Start of Block
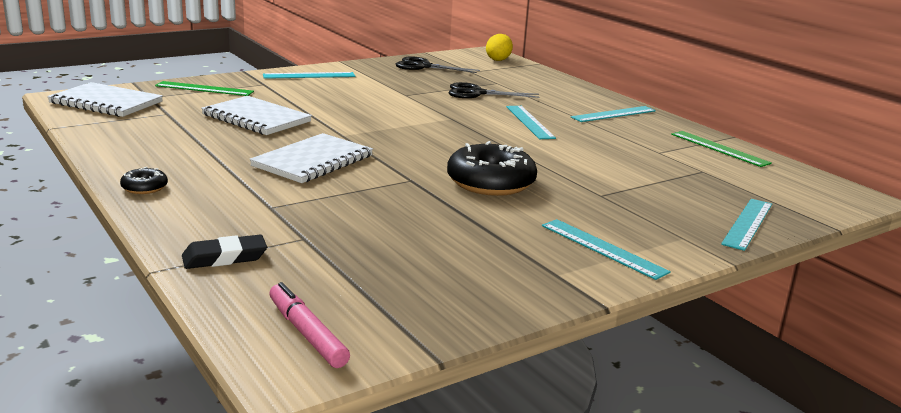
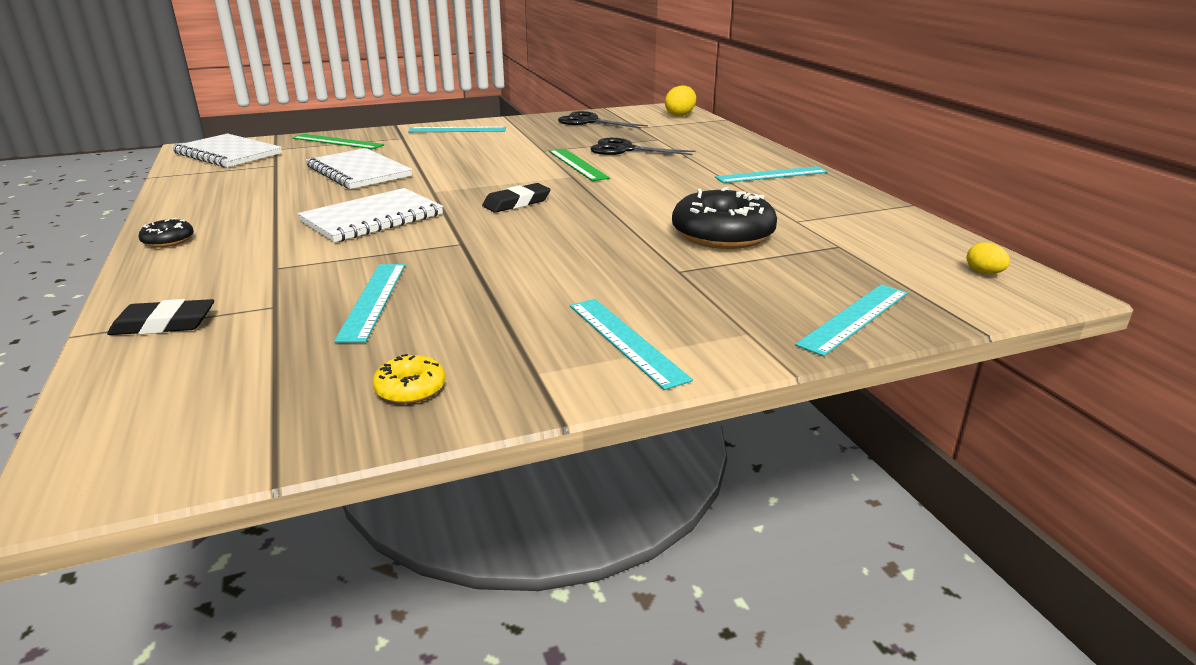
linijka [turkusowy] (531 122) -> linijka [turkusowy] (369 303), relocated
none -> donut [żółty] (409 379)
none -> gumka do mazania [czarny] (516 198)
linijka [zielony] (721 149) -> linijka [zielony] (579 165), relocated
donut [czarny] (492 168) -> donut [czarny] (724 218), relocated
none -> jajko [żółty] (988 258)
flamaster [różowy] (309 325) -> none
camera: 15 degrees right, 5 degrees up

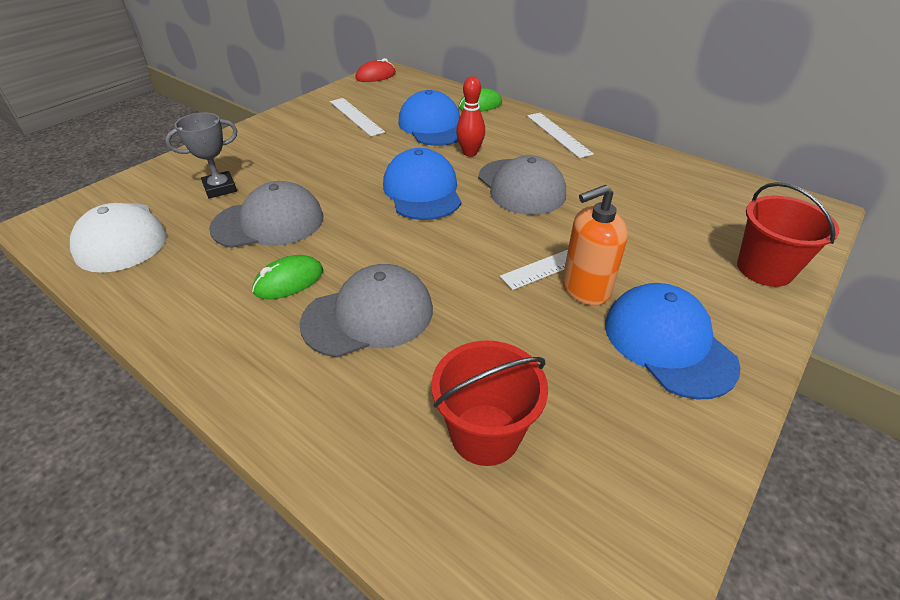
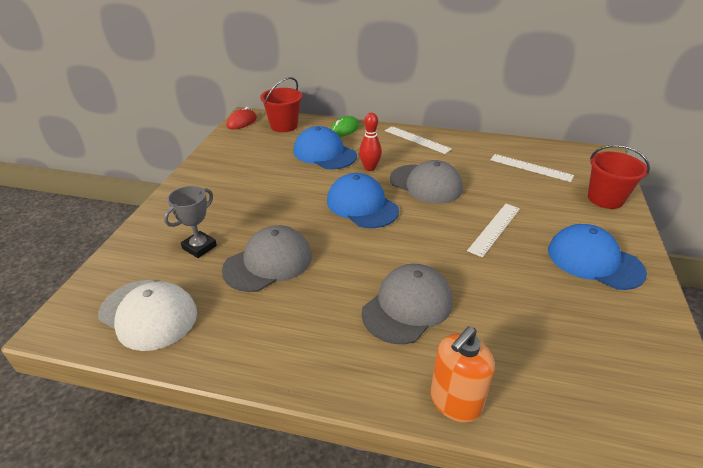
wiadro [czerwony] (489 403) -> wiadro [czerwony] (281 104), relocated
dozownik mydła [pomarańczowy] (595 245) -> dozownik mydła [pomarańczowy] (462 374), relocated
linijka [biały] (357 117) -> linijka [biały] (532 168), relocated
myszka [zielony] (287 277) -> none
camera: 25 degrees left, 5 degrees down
End of Block
Task prompt - Wherever a line of the entries holds the string "camera", copy that line.

Solution to this task -
camera: 15 degrees right, 5 degrees up
camera: 25 degrees left, 5 degrees down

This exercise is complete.